**What you are asked to do**
The full set of entries is to be printed exactly, with pictures excluded.
[Data]
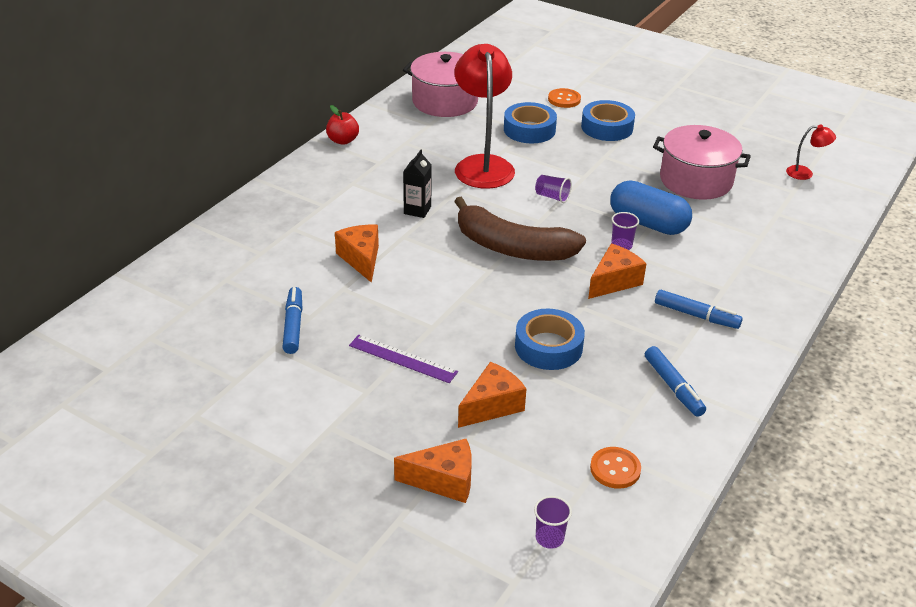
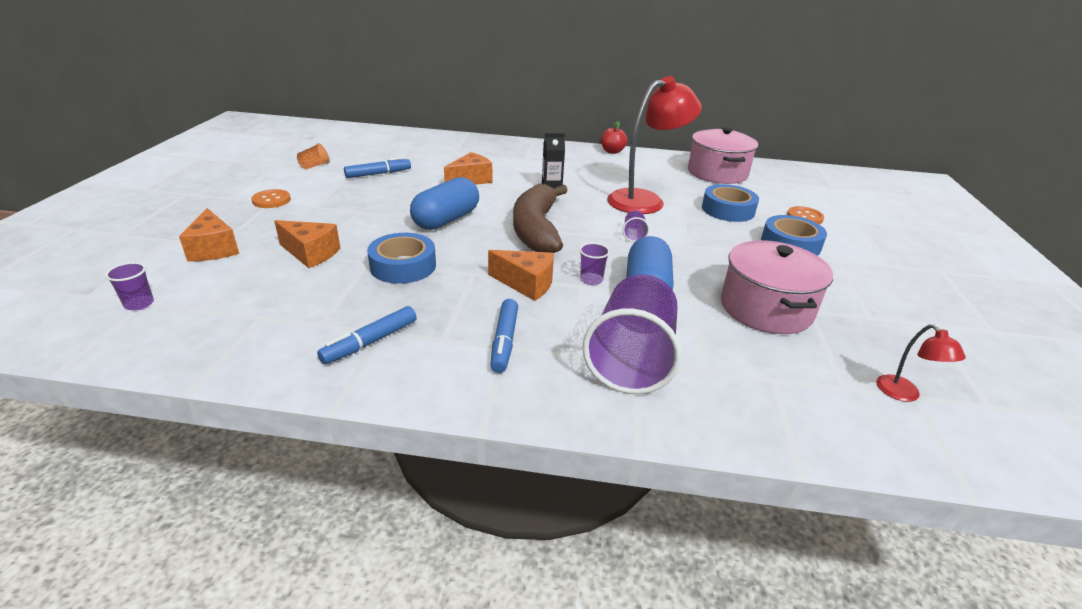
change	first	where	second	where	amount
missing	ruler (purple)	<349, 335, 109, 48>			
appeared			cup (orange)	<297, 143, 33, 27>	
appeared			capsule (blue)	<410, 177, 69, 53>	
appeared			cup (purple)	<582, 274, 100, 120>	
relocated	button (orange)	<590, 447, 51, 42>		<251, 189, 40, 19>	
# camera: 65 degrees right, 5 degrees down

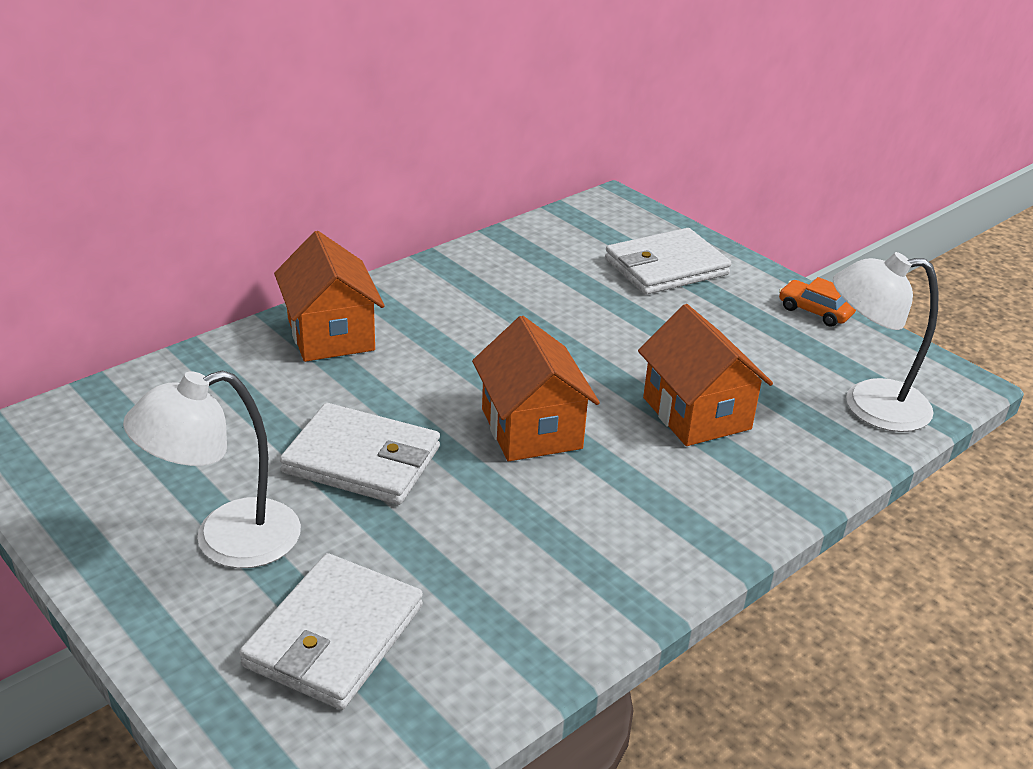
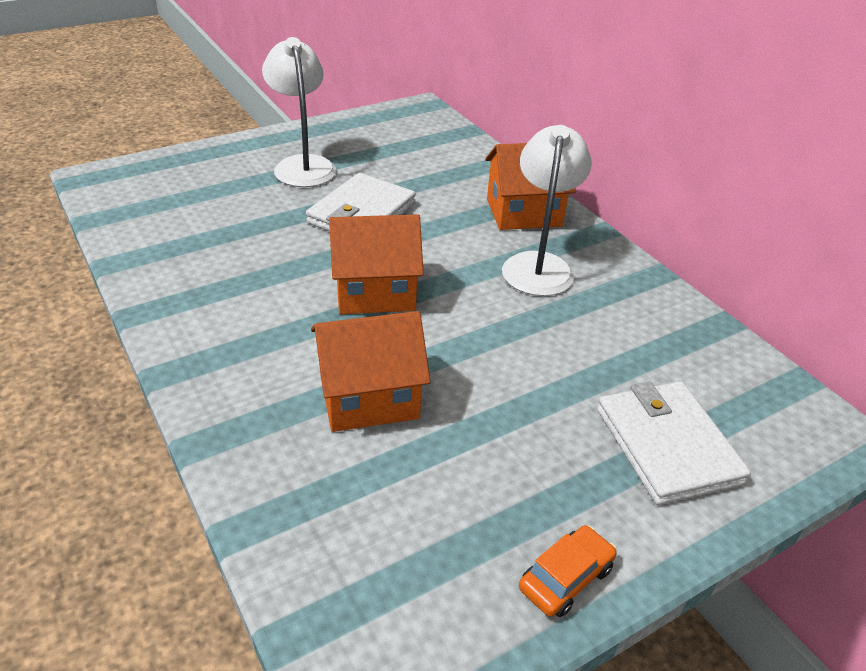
change	first	where	second	where	amount
missing	wallet (white)	<239, 553, 184, 157>			
relocated	lamp (white)	<833, 252, 105, 180>		<502, 125, 90, 171>	
# camera: 100 degrees right, 5 degrees up

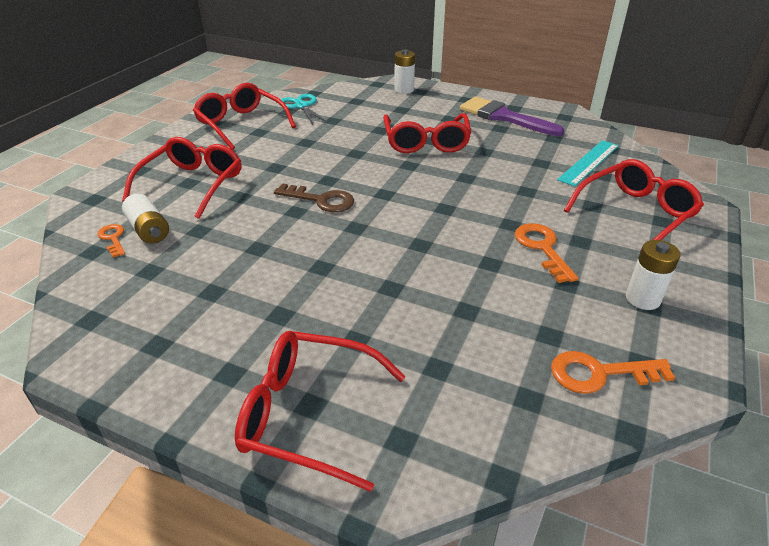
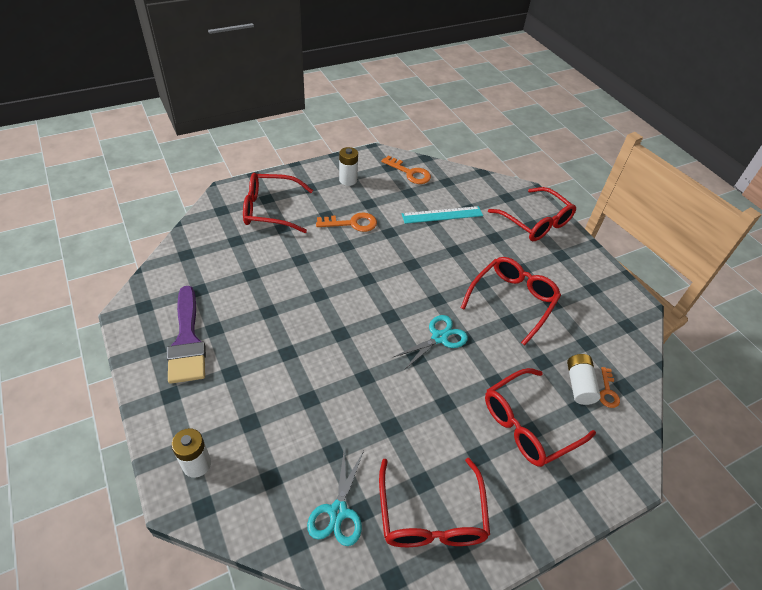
change	first	where	second	where	amount
relocated	glasses (red)	<383, 113, 88, 40>		<461, 257, 100, 89>	
relocated	ruler (turquoise)	<557, 140, 62, 46>		<402, 206, 81, 18>	
exchanged	key (brown)	<274, 183, 80, 29>	scissors (turquoise)	<392, 315, 76, 55>	
spun	key (orange)	<515, 223, 63, 60>		<316, 212, 61, 20>	120 degrees counterclockwise
# camera: 145 degrees left, 10 degrees up

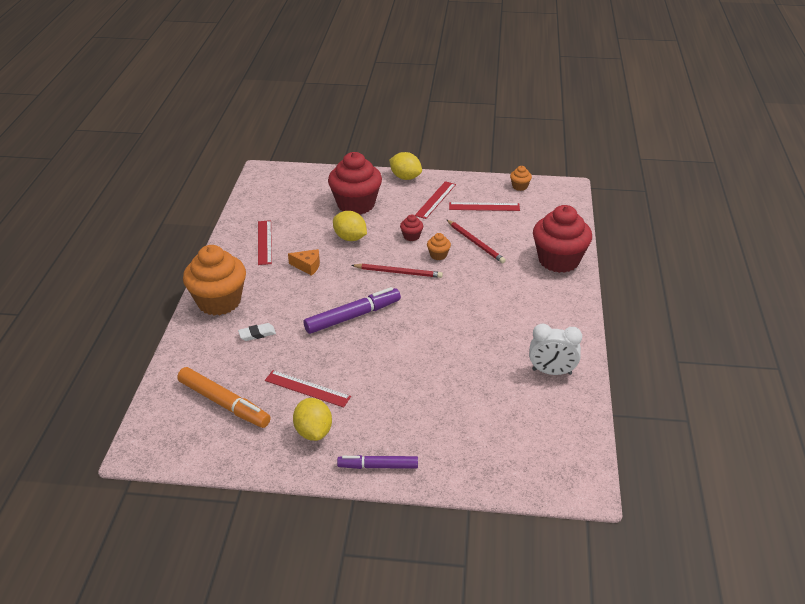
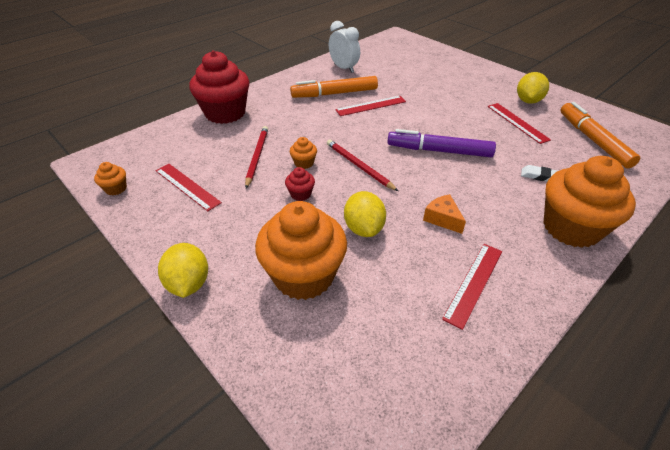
change	first	where	second	where	amount
missing	marker (purple)	<337, 455, 81, 14>			
appeared			marker (orange)	<290, 76, 88, 22>	
relocated	ruler (red)	<415, 181, 41, 38>		<335, 96, 71, 20>	
colour	cupcake (red)	<328, 152, 54, 63>	cupcake (orange)	<255, 201, 92, 99>	
# camera: 140 degrees left, 5 degrees up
[/Data]
**Solution**
change	first	where	second	where	amount
missing	ruler (purple)	<349, 335, 109, 48>			
appeared			cup (orange)	<297, 143, 33, 27>	
appeared			capsule (blue)	<410, 177, 69, 53>	
appeared			cup (purple)	<582, 274, 100, 120>	
relocated	button (orange)	<590, 447, 51, 42>		<251, 189, 40, 19>	
# camera: 65 degrees right, 5 degrees down

change	first	where	second	where	amount
missing	wallet (white)	<239, 553, 184, 157>			
relocated	lamp (white)	<833, 252, 105, 180>		<502, 125, 90, 171>	
# camera: 100 degrees right, 5 degrees up

change	first	where	second	where	amount
relocated	glasses (red)	<383, 113, 88, 40>		<461, 257, 100, 89>	
relocated	ruler (turquoise)	<557, 140, 62, 46>		<402, 206, 81, 18>	
exchanged	key (brown)	<274, 183, 80, 29>	scissors (turquoise)	<392, 315, 76, 55>	
spun	key (orange)	<515, 223, 63, 60>		<316, 212, 61, 20>	120 degrees counterclockwise
# camera: 145 degrees left, 10 degrees up

change	first	where	second	where	amount
missing	marker (purple)	<337, 455, 81, 14>			
appeared			marker (orange)	<290, 76, 88, 22>	
relocated	ruler (red)	<415, 181, 41, 38>		<335, 96, 71, 20>	
colour	cupcake (red)	<328, 152, 54, 63>	cupcake (orange)	<255, 201, 92, 99>	
# camera: 140 degrees left, 5 degrees up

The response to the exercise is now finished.